What you are asked to do:
Among the entries, how many lines carry the string "green"? Give the number and nothing else.
__________________________________________________
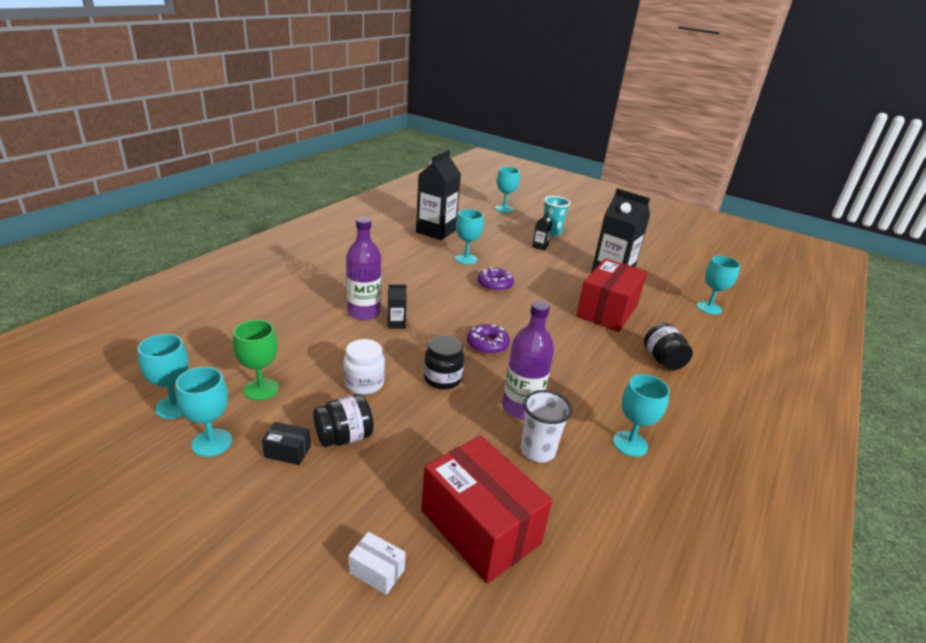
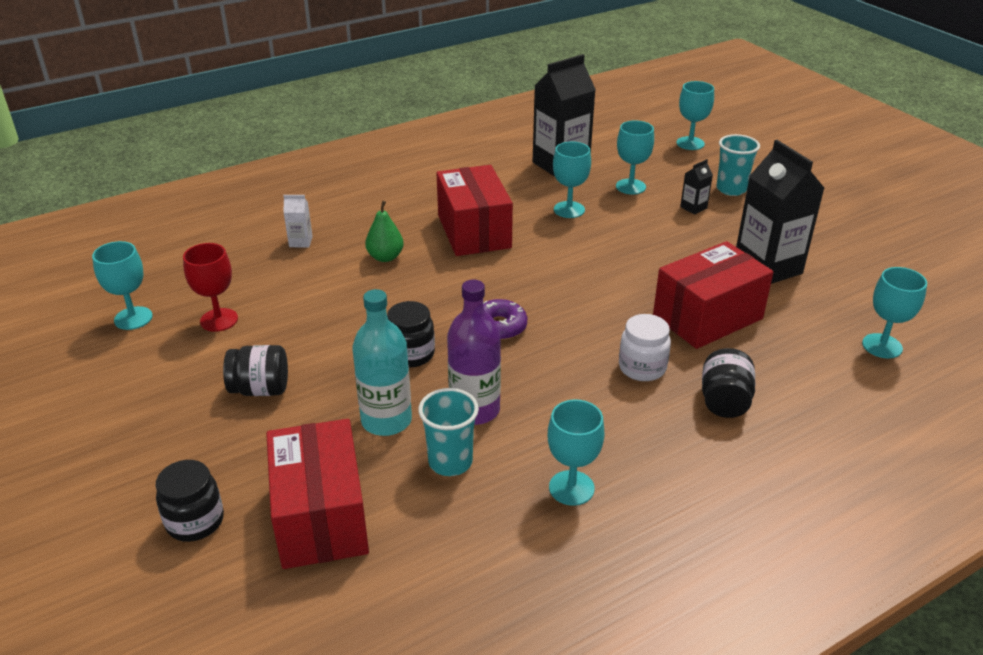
camera: 30 degrees right, 5 degrees up
(212, 443) = (141, 361): turquoise goblet -> turquoise goblet (630, 187)
(261, 389) = (219, 320): green goblet -> red goblet
(285, 313) = (300, 242): none -> white carton
(287, 452) = (199, 388): black box -> none
(364, 312) = (385, 257): purple bottle -> green pear
(364, 383) = (322, 339): white jar -> white jar (642, 368)
(377, 571) = (195, 521): white box -> black jar
(396, 324) = (411, 278): black carton -> none
(414, 283) = (474, 231): none -> red box
(466, 433) = (386, 420): none -> turquoise bottle
(494, 285) = (577, 251): purple donut -> none
(537, 451) = (450, 462): white cup -> turquoise cup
__________________________________________________
Reply:
2